Work request:
When you repeat the records, keep every word exact and drop each picture.

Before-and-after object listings
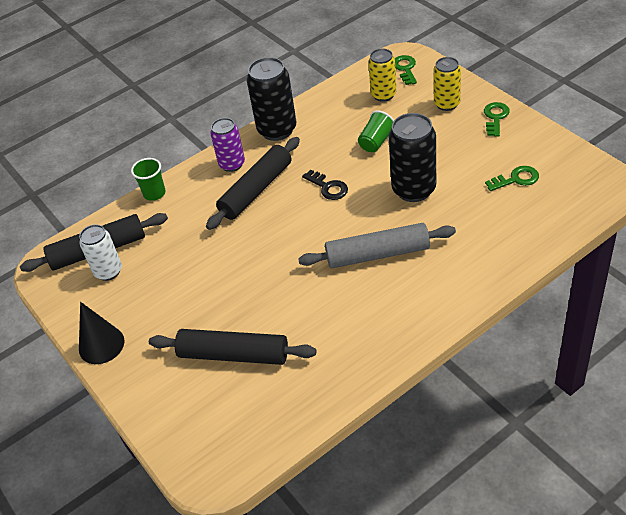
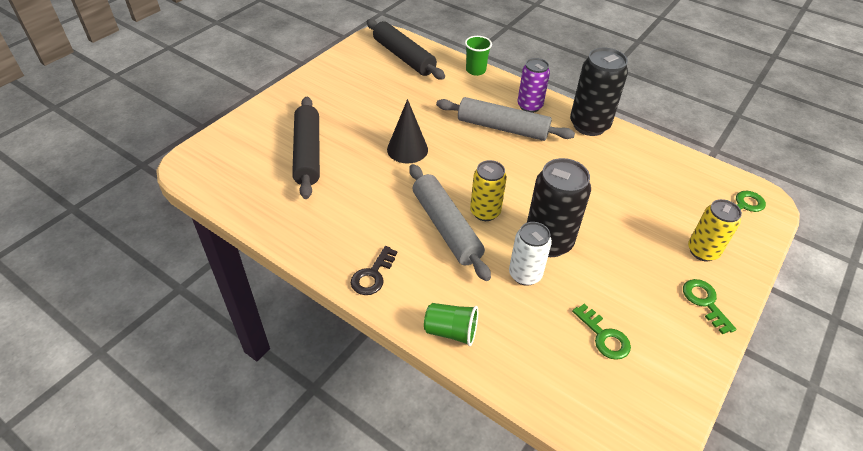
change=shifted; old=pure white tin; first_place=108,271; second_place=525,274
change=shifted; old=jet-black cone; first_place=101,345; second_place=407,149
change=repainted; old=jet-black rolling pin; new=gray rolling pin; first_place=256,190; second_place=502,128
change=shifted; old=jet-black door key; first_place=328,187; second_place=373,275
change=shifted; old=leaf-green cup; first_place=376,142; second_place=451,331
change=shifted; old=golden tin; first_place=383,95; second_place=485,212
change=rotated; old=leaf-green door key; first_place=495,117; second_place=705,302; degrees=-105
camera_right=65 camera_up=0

Output of the task:
change=shifted; old=pure white tin; first_place=108,271; second_place=525,274
change=shifted; old=jet-black cone; first_place=101,345; second_place=407,149
change=repainted; old=jet-black rolling pin; new=gray rolling pin; first_place=256,190; second_place=502,128
change=shifted; old=jet-black door key; first_place=328,187; second_place=373,275
change=shifted; old=leaf-green cup; first_place=376,142; second_place=451,331
change=shifted; old=golden tin; first_place=383,95; second_place=485,212
change=rotated; old=leaf-green door key; first_place=495,117; second_place=705,302; degrees=-105
camera_right=65 camera_up=0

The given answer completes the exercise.